Go to the line holding "(314, 218) = (279, 265): pink" in the entries below and write out exactly every line down to and including the line holding "(744, 325) = (708, 255): red".

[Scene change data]
━━━

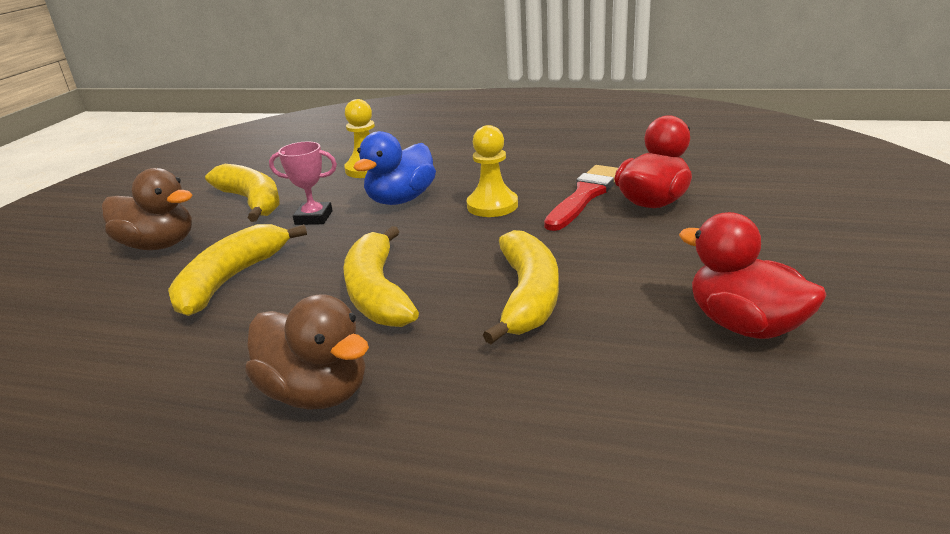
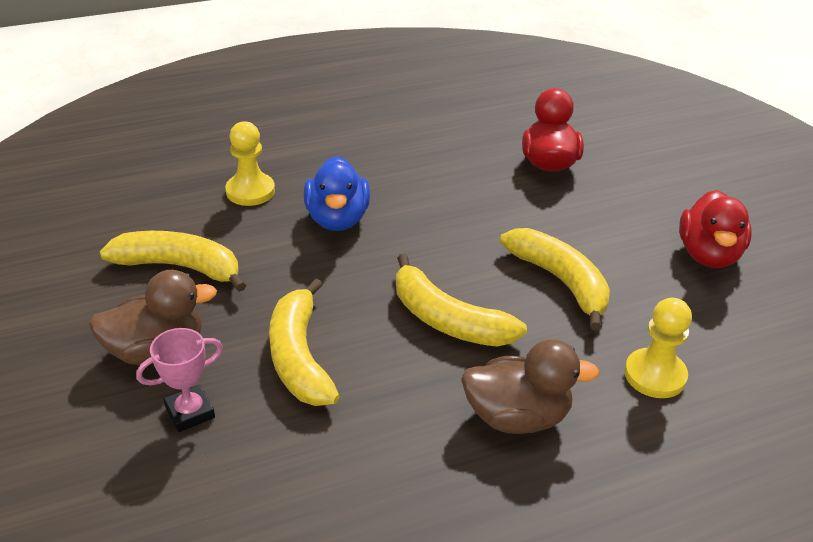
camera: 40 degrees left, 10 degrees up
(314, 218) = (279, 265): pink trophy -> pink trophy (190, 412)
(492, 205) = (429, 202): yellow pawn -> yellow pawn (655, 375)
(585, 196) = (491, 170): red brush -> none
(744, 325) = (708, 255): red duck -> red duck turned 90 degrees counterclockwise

━━━

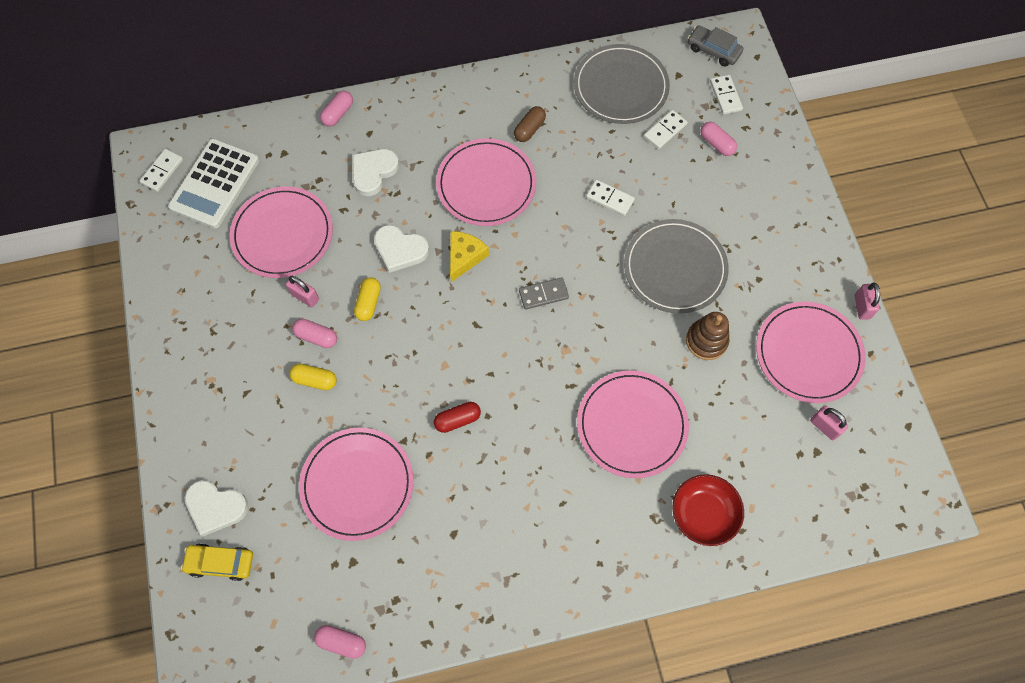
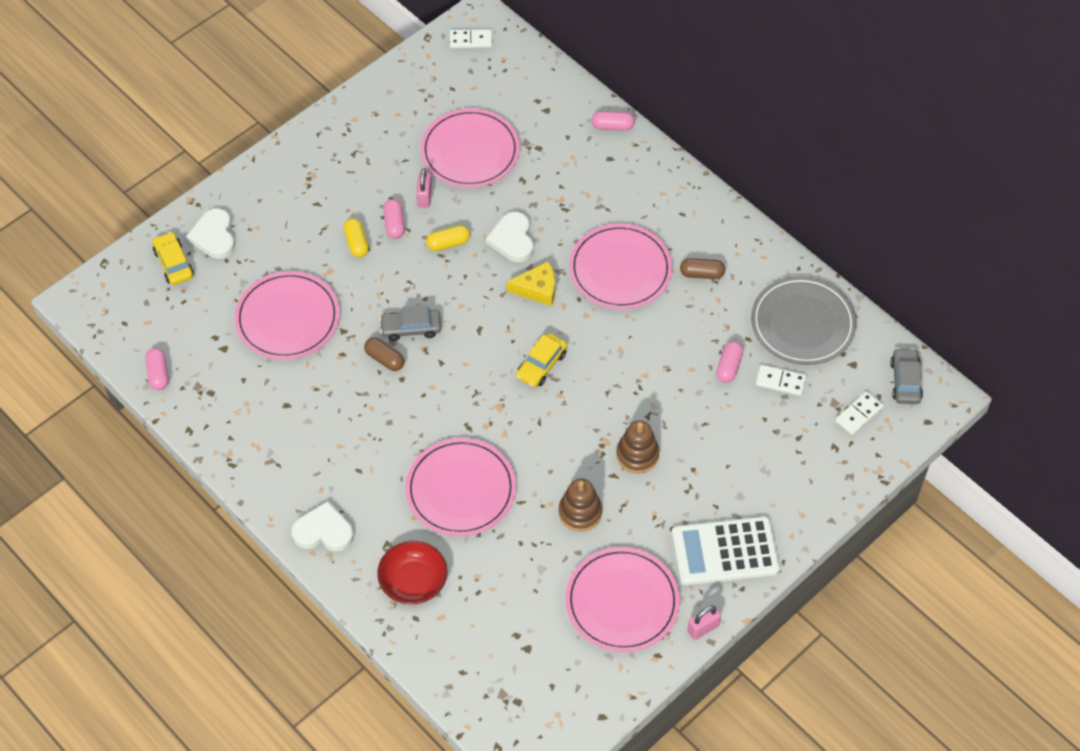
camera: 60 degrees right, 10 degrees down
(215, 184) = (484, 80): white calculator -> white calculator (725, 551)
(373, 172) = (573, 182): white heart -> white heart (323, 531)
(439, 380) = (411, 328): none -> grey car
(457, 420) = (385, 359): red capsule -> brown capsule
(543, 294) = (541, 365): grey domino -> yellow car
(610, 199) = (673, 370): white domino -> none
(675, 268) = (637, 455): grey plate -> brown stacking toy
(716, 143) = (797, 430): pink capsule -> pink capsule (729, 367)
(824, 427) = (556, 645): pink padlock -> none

━━━

> **ANSWER TO THIS EXERCISE**
(314, 218) = (279, 265): pink trophy -> pink trophy (190, 412)
(492, 205) = (429, 202): yellow pawn -> yellow pawn (655, 375)
(585, 196) = (491, 170): red brush -> none
(744, 325) = (708, 255): red duck -> red duck turned 90 degrees counterclockwise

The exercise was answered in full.